=== Your goal ===
Retype every record exactly. Leave the pictures out.

=== Data to examine ===
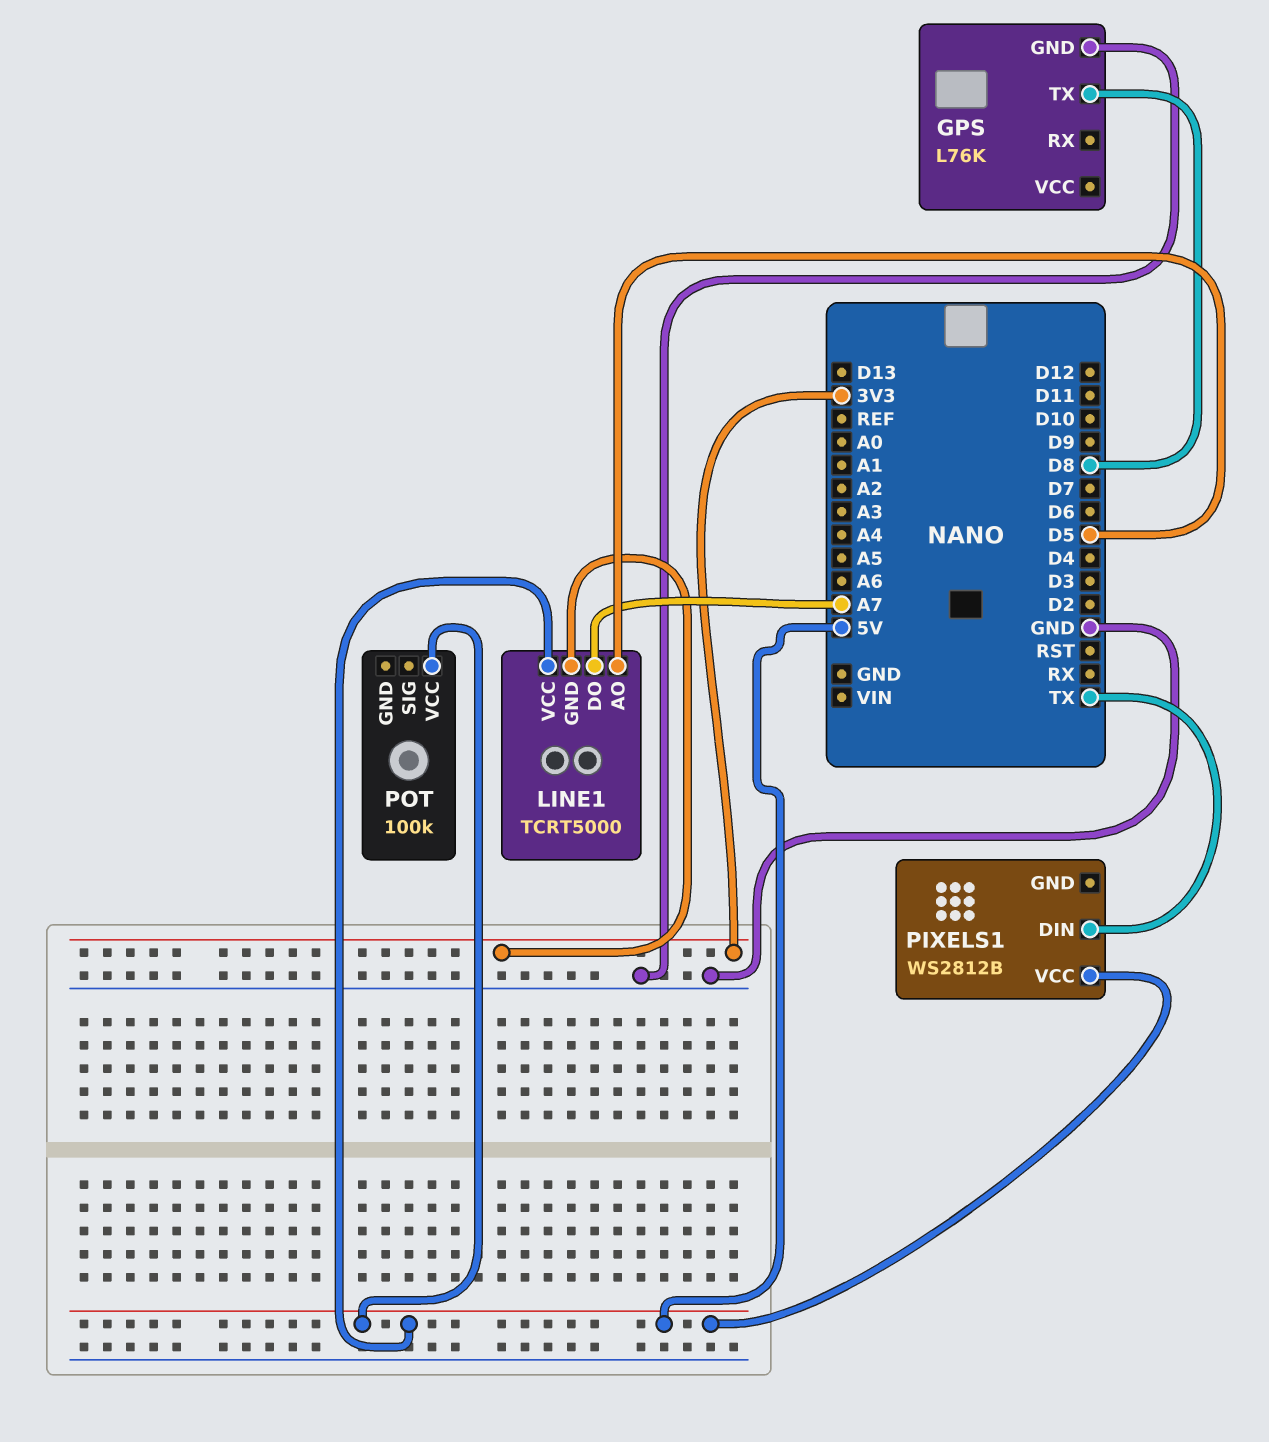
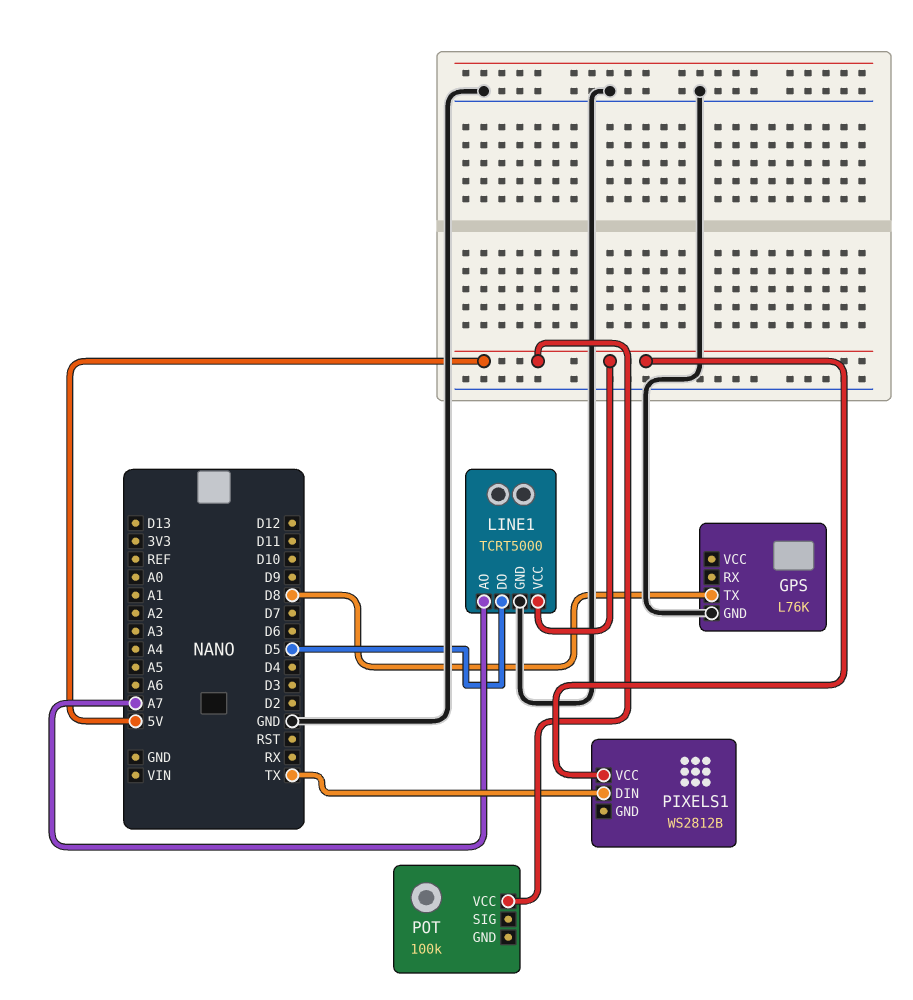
LINE1 pin AO: D5 -> A7
LINE1 pin DO: A7 -> D5
LINE1 pin GND: 3V3 -> GND

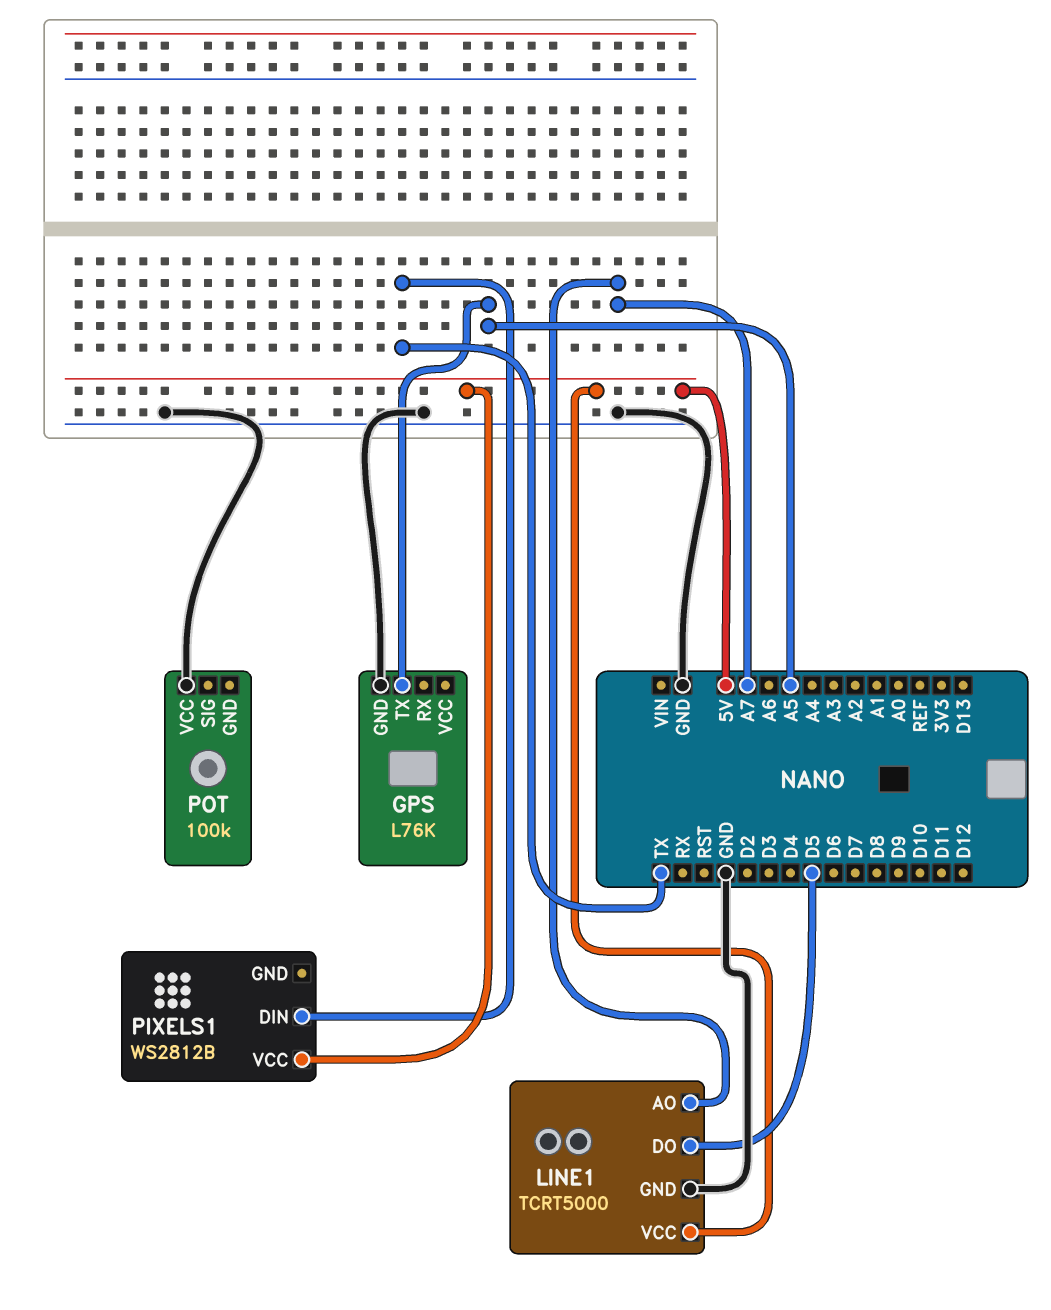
GPS pin TX: D8 -> A5
POT pin VCC: 5V -> GND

=== Exercise response ===
LINE1 pin AO: D5 -> A7
LINE1 pin DO: A7 -> D5
LINE1 pin GND: 3V3 -> GND

GPS pin TX: D8 -> A5
POT pin VCC: 5V -> GND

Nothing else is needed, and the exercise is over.